The copy must match the data word for word and contain no pictures.

[[ Provided material, beginning ]]

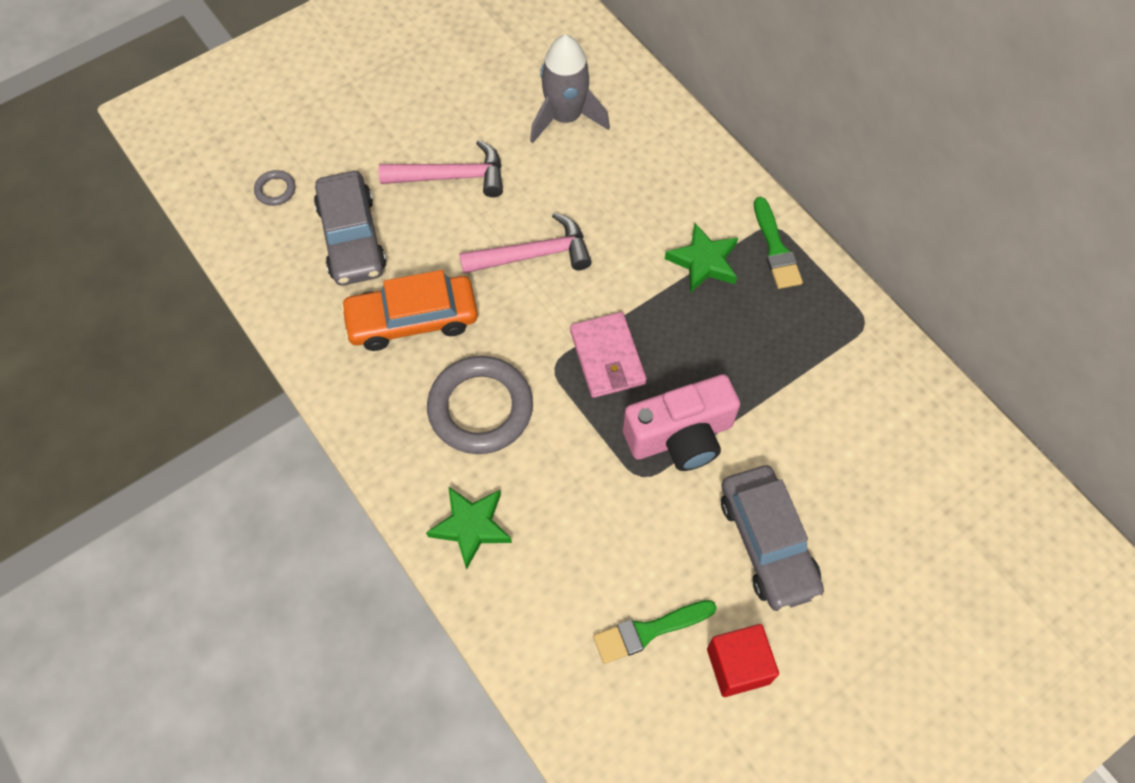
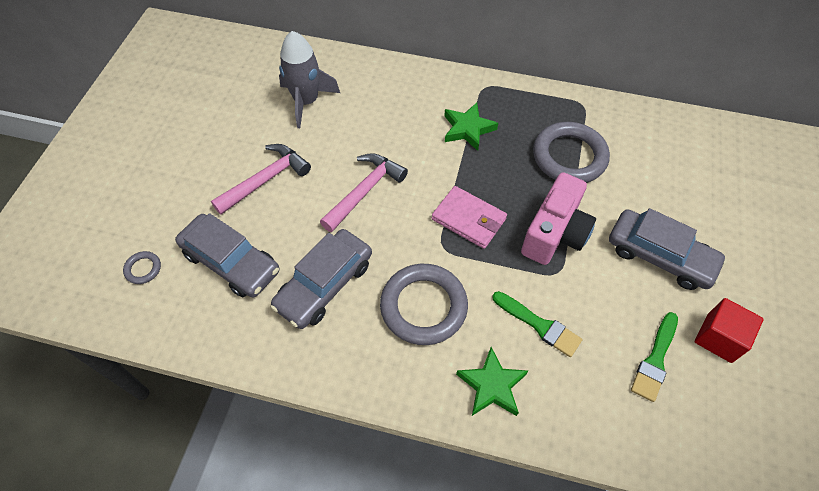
camera: 40 degrees left, 5 degrees down
(412, 320) = (324, 284): orange car -> grey car
(775, 248) = (498, 97): green brush -> green brush (539, 325)
(784, 369) = (569, 156): none -> grey ring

[[ Provided material, end ]]

#### Problem solution:
camera: 40 degrees left, 5 degrees down
(412, 320) = (324, 284): orange car -> grey car
(775, 248) = (498, 97): green brush -> green brush (539, 325)
(784, 369) = (569, 156): none -> grey ring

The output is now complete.